■ PROBLEM DETAILS: Tally every line in the listing that holds the string "degrees", then state the total and nothing more.

■ DATA TO EXAMINE:
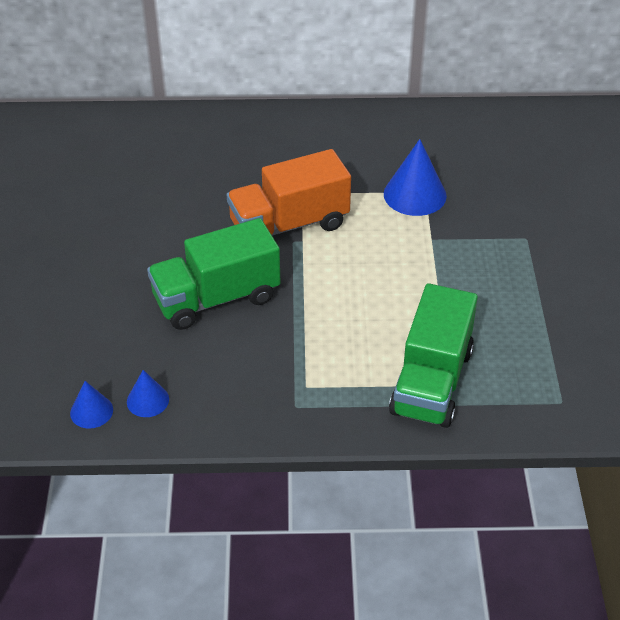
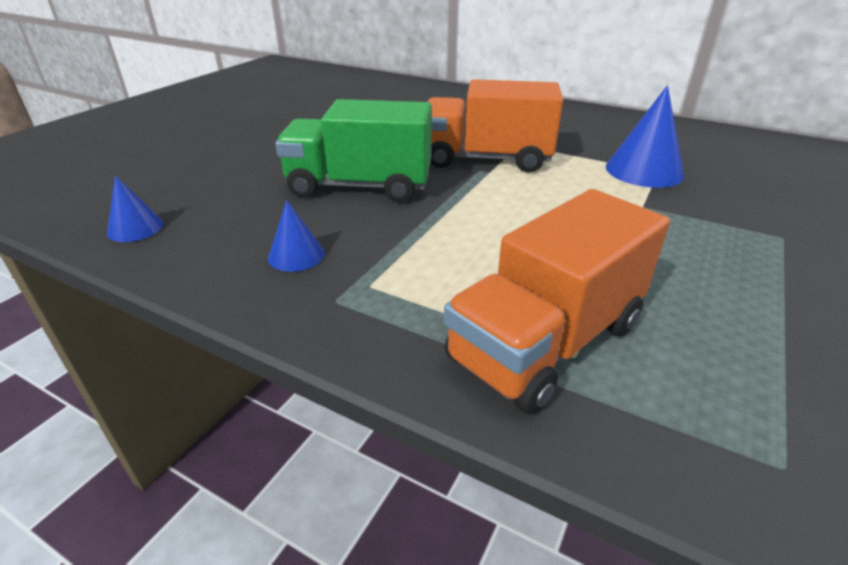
camera: 30 degrees right, 10 degrees down
(148, 400) = (194, 238): blue cone -> blue cone (296, 255)
(431, 381) = (546, 342): green truck -> orange truck

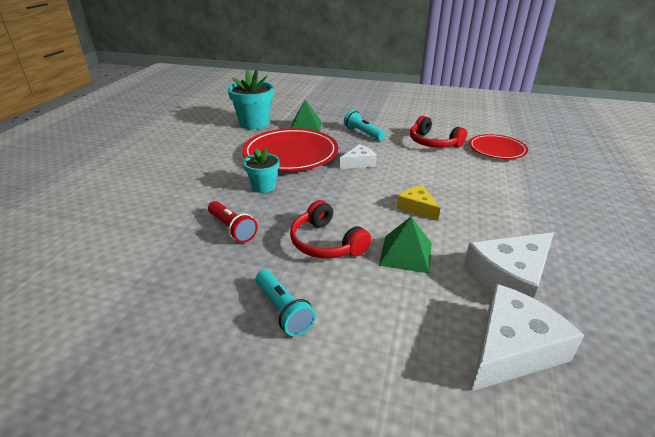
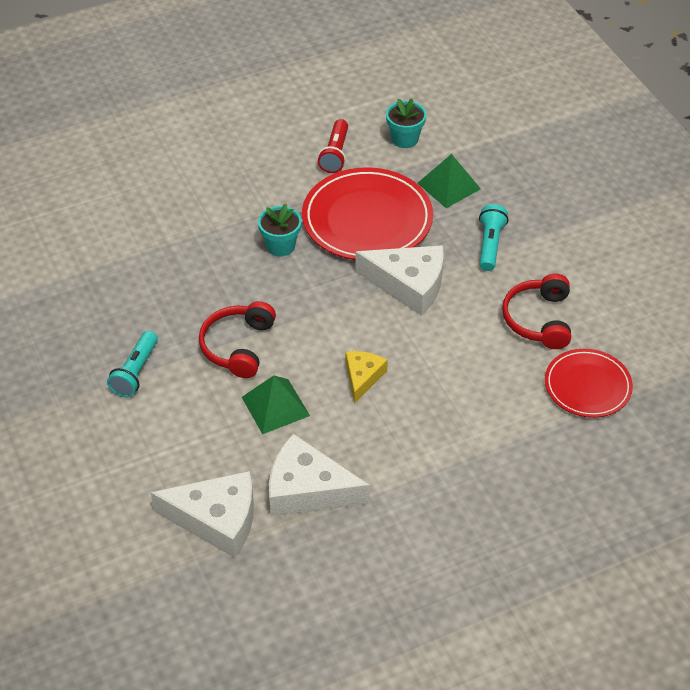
camera: 50 degrees right, 15 degrees up
(232, 229) = (196, 274): red flashlight -> red flashlight (335, 154)
(254, 123) = (405, 139): turquoise flower pot -> turquoise flower pot, size x0.61
(359, 163) = (408, 284): white cheese -> white cheese, size x1.74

■ THE COMPLETED TASK: 2